## DATASET RECORDS:
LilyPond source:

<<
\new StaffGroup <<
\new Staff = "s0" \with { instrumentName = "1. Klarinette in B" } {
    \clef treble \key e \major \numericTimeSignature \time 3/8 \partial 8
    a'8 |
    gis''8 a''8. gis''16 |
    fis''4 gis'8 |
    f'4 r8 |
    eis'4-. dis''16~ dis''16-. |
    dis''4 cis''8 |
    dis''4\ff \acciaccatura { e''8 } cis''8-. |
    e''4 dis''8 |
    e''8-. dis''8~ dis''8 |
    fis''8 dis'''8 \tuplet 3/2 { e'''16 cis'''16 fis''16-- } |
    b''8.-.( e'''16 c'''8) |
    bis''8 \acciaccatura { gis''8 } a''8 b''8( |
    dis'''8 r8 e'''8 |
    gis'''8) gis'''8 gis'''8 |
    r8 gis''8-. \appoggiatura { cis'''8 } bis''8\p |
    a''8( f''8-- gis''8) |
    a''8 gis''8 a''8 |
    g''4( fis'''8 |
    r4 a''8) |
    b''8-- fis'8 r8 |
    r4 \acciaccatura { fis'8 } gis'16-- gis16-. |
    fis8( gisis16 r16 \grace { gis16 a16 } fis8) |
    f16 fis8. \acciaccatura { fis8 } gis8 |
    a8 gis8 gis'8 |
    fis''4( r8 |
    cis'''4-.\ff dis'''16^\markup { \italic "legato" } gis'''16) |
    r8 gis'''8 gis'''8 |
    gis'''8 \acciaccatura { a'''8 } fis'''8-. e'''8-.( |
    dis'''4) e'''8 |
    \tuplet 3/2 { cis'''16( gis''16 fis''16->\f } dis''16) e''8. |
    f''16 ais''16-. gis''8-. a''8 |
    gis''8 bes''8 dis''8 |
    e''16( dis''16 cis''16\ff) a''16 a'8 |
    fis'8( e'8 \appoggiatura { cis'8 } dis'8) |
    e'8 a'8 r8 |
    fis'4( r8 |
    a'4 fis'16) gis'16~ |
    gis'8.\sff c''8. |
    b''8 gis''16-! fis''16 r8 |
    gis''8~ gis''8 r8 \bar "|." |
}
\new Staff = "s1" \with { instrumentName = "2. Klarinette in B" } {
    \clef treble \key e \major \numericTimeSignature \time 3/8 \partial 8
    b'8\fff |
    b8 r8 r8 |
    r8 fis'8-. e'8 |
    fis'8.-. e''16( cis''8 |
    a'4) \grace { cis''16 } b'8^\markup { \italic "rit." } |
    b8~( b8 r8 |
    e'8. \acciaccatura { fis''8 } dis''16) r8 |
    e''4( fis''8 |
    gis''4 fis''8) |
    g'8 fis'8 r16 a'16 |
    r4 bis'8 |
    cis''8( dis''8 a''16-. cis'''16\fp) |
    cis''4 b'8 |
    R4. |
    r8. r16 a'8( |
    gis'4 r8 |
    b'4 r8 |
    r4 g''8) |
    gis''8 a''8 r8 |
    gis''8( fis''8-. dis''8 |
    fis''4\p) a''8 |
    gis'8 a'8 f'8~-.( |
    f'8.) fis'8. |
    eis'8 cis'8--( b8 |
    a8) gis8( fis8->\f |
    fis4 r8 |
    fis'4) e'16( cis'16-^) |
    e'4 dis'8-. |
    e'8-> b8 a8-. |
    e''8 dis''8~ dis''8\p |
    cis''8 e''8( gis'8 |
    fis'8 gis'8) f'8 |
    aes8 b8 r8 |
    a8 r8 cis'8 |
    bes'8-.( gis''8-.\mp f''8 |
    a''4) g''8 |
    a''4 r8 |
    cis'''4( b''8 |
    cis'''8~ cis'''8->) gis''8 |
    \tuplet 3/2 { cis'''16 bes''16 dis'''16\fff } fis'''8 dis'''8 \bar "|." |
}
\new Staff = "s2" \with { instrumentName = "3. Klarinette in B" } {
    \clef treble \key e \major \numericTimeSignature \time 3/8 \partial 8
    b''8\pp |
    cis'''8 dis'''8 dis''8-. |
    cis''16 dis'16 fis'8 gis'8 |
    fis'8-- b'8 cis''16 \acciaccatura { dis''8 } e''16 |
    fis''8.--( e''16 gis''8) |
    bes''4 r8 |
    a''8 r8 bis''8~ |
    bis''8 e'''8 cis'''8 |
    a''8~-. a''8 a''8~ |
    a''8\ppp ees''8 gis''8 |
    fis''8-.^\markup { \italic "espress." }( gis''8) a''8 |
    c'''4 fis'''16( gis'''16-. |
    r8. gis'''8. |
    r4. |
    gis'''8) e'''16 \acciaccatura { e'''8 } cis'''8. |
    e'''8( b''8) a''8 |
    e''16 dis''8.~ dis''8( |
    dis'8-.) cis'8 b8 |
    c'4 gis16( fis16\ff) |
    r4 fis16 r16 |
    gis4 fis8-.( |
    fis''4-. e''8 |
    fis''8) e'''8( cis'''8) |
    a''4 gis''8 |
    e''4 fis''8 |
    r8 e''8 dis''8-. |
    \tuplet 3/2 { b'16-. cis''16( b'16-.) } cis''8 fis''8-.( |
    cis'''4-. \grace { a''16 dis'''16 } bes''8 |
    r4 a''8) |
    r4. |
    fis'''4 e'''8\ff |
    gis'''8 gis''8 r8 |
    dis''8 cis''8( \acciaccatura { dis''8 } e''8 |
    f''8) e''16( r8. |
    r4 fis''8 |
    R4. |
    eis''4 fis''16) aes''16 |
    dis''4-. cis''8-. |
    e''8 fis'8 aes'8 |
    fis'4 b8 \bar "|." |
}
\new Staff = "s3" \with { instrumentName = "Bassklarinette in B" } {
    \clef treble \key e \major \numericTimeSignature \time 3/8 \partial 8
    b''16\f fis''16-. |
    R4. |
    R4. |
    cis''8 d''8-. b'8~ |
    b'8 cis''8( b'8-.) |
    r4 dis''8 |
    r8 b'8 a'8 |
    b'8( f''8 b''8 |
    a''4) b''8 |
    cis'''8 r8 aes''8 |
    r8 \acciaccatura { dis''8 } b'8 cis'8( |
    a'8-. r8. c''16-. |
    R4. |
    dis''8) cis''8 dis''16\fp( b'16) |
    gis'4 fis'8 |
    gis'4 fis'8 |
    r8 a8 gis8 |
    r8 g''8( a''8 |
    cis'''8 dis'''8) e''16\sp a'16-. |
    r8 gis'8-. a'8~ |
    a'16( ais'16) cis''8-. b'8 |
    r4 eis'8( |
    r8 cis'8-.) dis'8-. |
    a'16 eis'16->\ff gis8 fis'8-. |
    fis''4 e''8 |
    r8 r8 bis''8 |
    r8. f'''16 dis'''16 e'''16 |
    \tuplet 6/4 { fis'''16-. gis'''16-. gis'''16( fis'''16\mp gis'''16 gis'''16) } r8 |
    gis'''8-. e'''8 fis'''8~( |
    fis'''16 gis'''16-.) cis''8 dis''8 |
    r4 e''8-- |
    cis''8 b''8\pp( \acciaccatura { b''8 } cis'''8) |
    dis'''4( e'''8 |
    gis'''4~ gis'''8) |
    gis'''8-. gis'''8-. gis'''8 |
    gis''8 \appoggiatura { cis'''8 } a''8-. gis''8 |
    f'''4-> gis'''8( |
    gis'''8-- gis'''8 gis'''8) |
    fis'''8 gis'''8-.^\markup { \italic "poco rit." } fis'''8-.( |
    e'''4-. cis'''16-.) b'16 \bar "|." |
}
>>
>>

## WHAT THE TASK REQUIRES:
Count the lines in the material above that contain the string "grace", and reply with the number alone.

## FINAL RESULT:
3